The lines to copy are those in the records below that hold the word "camera".

**Dataset records:**
***
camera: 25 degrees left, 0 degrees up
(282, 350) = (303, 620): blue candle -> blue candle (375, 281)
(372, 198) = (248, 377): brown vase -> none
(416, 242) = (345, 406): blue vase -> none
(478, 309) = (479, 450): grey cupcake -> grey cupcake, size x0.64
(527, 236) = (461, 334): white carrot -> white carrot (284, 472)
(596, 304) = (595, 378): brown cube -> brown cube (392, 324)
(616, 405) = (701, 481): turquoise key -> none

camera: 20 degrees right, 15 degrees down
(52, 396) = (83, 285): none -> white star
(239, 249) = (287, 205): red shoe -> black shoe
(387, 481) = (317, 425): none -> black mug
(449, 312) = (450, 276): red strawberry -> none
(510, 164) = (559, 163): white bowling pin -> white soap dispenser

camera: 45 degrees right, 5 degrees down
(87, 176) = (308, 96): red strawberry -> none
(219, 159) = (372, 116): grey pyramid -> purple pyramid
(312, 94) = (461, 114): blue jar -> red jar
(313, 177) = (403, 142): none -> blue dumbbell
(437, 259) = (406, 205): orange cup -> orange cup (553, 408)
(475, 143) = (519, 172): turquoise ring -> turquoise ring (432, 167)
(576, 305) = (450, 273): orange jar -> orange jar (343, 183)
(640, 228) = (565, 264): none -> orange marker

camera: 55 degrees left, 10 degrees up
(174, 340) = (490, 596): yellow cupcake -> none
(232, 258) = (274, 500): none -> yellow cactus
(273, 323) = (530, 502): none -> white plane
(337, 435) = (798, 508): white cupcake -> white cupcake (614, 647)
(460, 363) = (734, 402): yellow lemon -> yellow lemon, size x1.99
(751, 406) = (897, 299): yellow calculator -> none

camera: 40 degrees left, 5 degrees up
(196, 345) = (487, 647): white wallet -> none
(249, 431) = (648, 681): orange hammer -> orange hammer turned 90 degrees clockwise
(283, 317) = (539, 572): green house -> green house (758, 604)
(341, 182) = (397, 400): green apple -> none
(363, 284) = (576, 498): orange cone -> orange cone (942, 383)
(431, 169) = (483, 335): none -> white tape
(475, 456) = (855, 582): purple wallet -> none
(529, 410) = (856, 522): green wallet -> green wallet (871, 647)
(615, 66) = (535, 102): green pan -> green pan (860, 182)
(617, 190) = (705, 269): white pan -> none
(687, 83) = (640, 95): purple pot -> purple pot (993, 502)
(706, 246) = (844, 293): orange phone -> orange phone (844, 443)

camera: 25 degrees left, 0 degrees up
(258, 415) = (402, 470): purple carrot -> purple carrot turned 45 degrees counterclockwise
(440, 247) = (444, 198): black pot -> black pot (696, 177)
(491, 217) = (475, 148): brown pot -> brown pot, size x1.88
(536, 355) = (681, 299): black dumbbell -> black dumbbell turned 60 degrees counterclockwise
***
**Written answer:**
camera: 25 degrees left, 0 degrees up
camera: 20 degrees right, 15 degrees down
camera: 45 degrees right, 5 degrees down
camera: 55 degrees left, 10 degrees up
camera: 40 degrees left, 5 degrees up
camera: 25 degrees left, 0 degrees up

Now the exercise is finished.